Provided material:
_ _ _ _
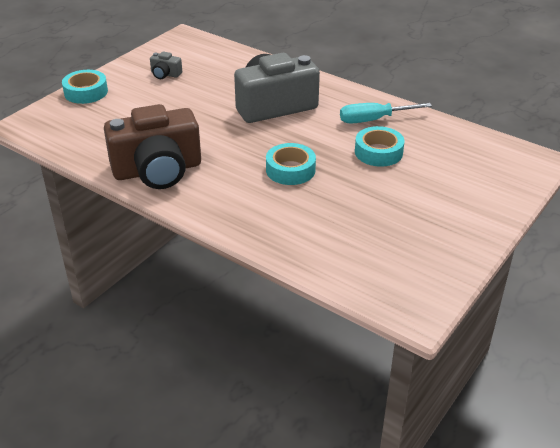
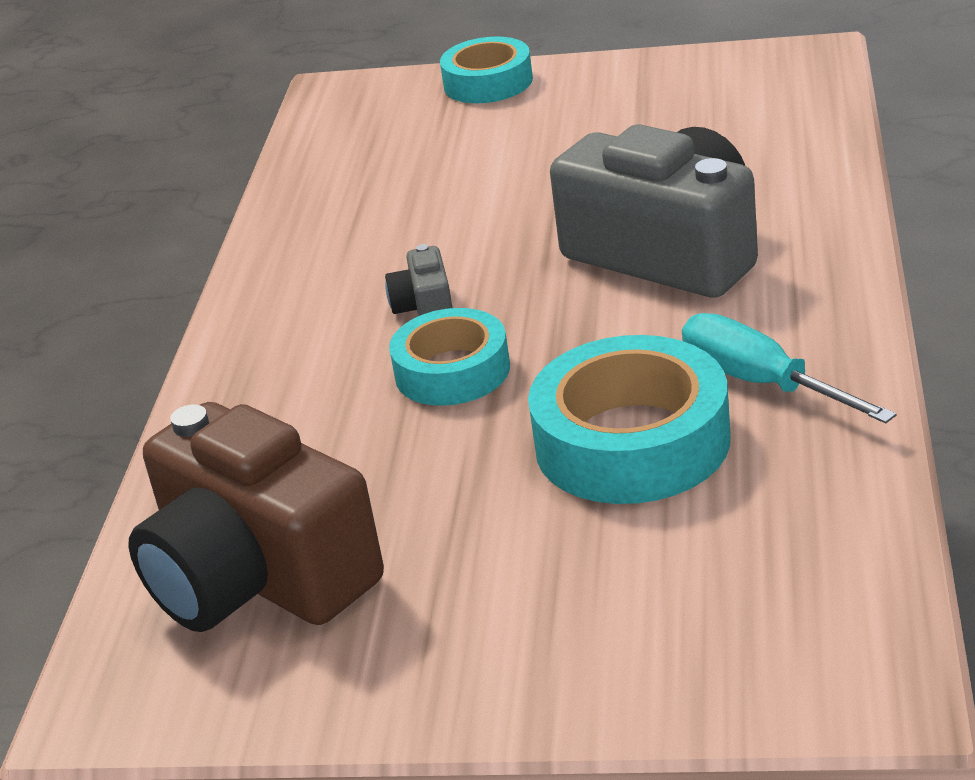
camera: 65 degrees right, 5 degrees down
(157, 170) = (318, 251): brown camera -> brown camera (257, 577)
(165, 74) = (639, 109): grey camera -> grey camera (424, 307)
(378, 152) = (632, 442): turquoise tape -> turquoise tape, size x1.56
_ _ _ _
What to work on: Reproduce, word for word, everything in the listing above except the pictures.

Solution to this exercise:
camera: 65 degrees right, 5 degrees down
(157, 170) = (318, 251): brown camera -> brown camera (257, 577)
(165, 74) = (639, 109): grey camera -> grey camera (424, 307)
(378, 152) = (632, 442): turquoise tape -> turquoise tape, size x1.56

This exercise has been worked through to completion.